*** Supplied information ***

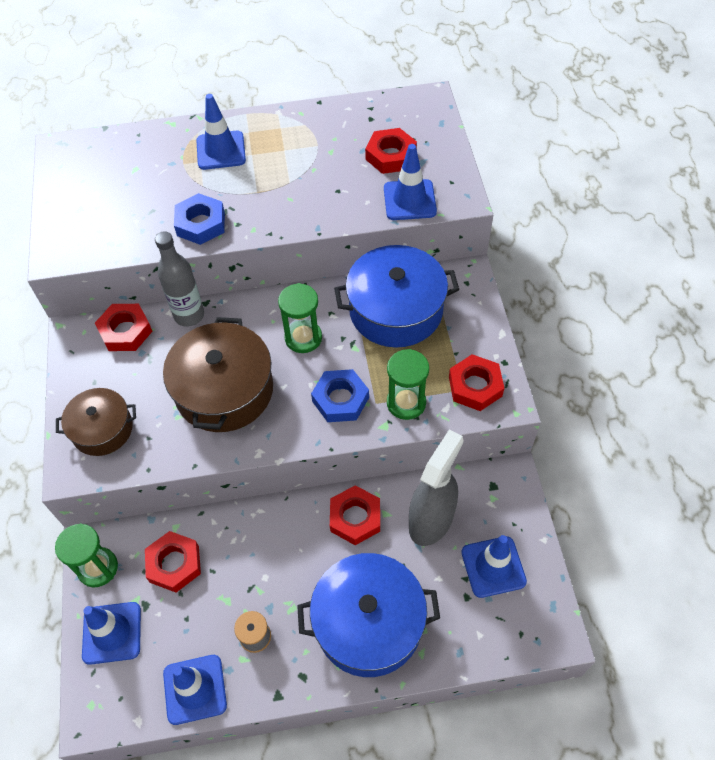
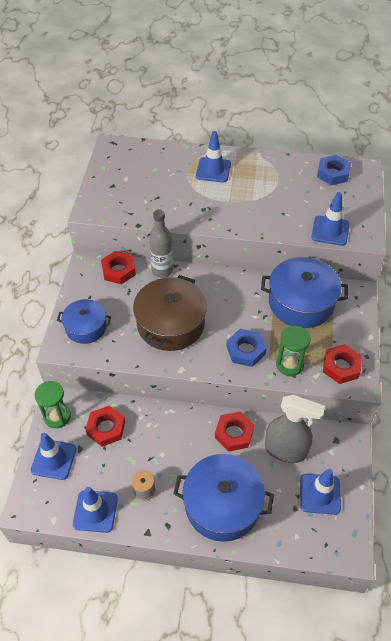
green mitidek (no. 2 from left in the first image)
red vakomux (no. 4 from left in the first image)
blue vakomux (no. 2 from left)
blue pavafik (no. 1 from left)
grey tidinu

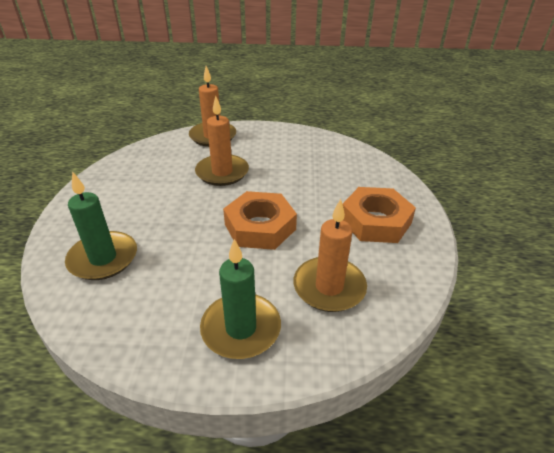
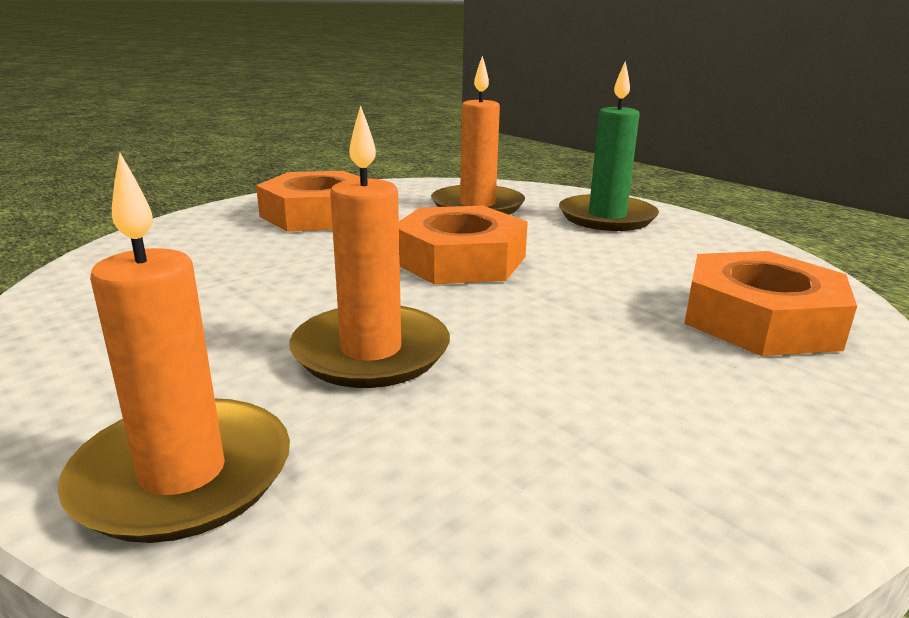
orange vakomux (no. 3 from left)

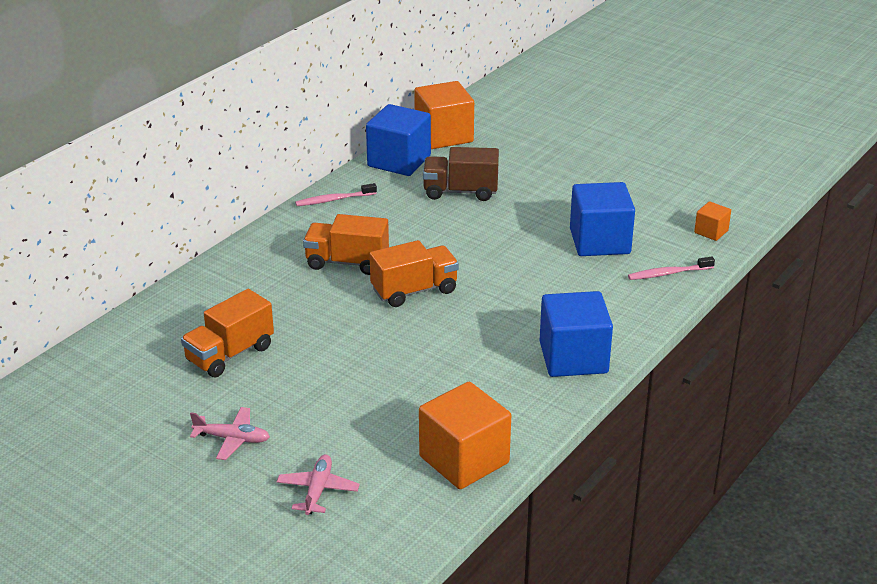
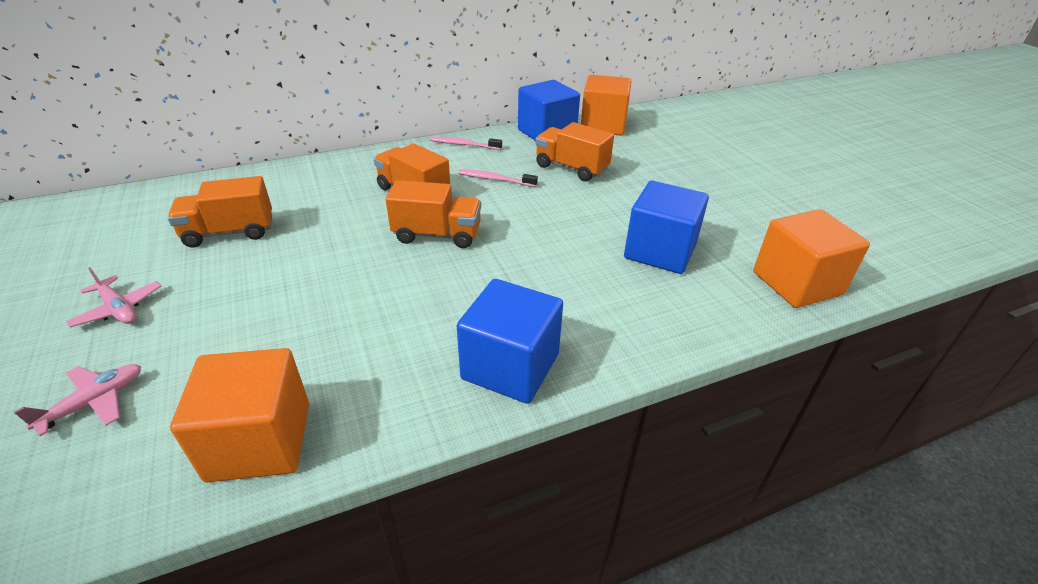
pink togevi (no. 2 from left)
orange nipamelon (no. 4 from left)
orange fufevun (no. 3 from left)

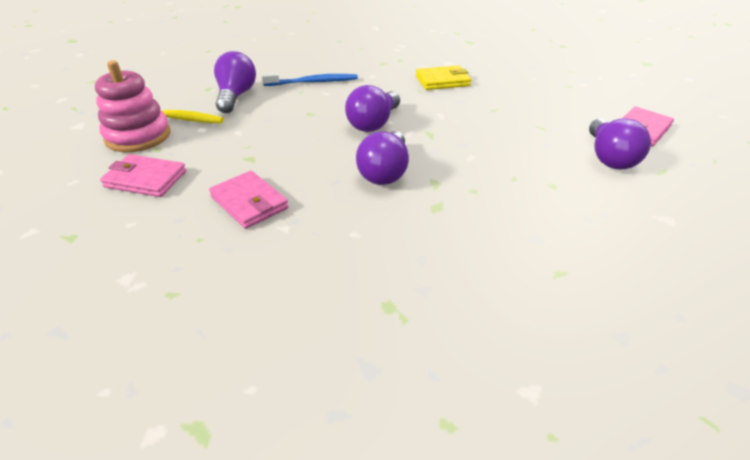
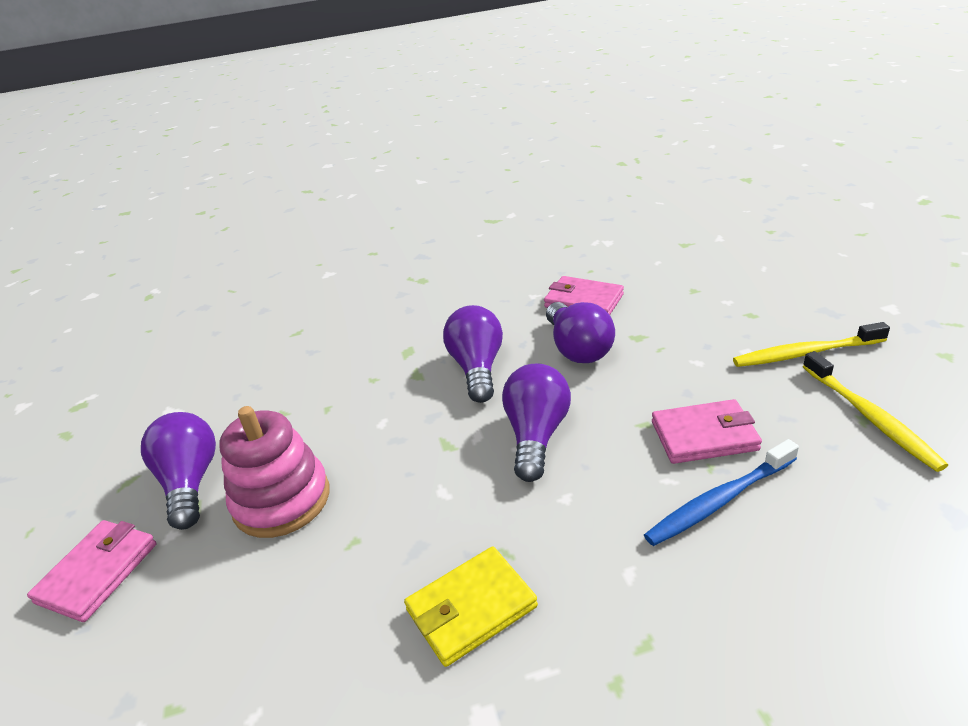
yellow togevi (no. 2 from left)
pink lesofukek
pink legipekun (no. 3 from left)
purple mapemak (no. 4 from left)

***

§ **Activity**
One exact copy of the data, no pictures: write it out line for line.

§ **Answer to this problem**
green mitidek (no. 2 from left in the first image)
red vakomux (no. 4 from left in the first image)
blue vakomux (no. 2 from left)
blue pavafik (no. 1 from left)
grey tidinu

orange vakomux (no. 3 from left)

pink togevi (no. 2 from left)
orange nipamelon (no. 4 from left)
orange fufevun (no. 3 from left)

yellow togevi (no. 2 from left)
pink lesofukek
pink legipekun (no. 3 from left)
purple mapemak (no. 4 from left)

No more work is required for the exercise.